• Task directions:
Go through the material below and copy all lines with "plus".

• Records provided:
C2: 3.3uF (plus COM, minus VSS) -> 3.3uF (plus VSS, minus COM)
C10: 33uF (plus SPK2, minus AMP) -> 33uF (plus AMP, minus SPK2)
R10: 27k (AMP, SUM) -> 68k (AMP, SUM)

--

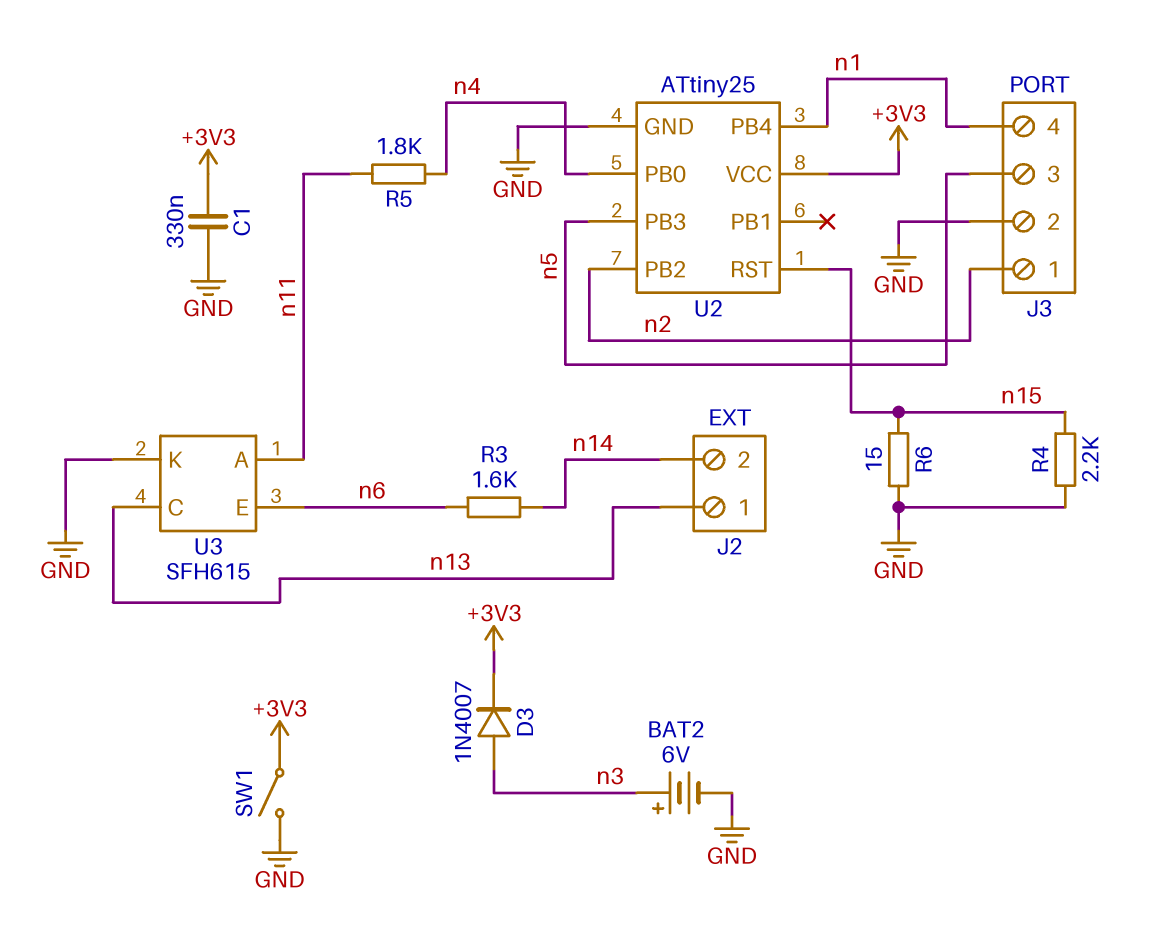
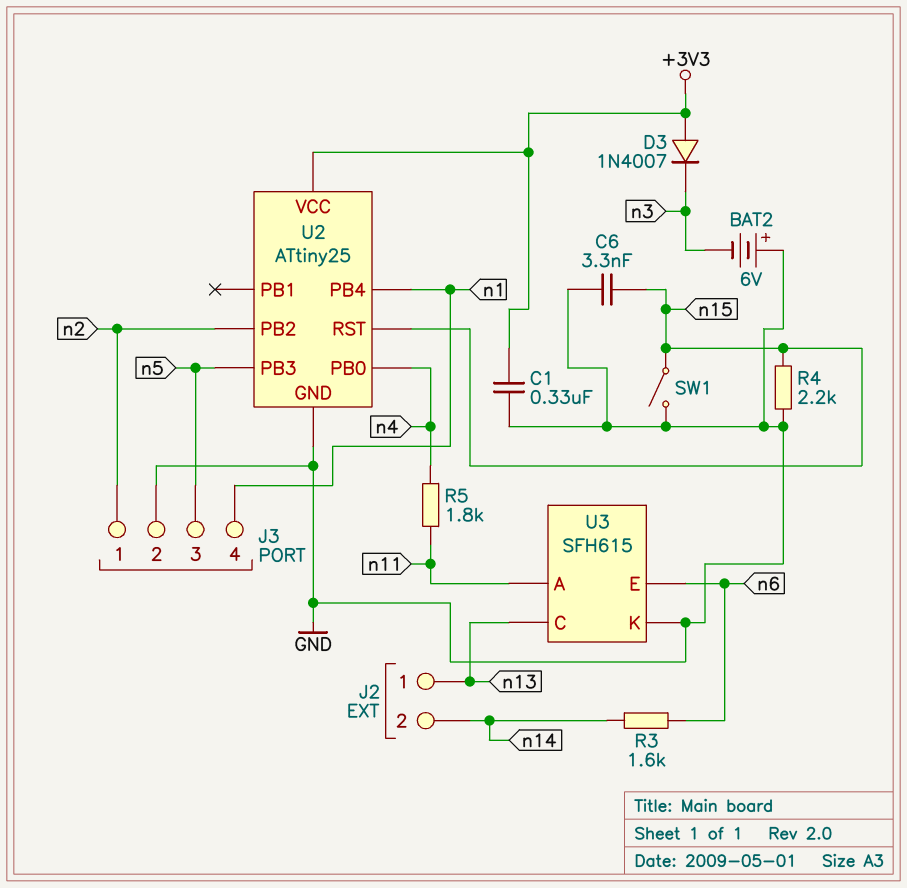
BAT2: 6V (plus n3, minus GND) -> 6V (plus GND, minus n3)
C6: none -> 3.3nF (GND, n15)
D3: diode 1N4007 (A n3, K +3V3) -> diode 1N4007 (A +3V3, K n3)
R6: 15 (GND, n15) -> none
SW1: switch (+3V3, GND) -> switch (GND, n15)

• Solved exercise:
C2: 3.3uF (plus COM, minus VSS) -> 3.3uF (plus VSS, minus COM)
C10: 33uF (plus SPK2, minus AMP) -> 33uF (plus AMP, minus SPK2)
BAT2: 6V (plus n3, minus GND) -> 6V (plus GND, minus n3)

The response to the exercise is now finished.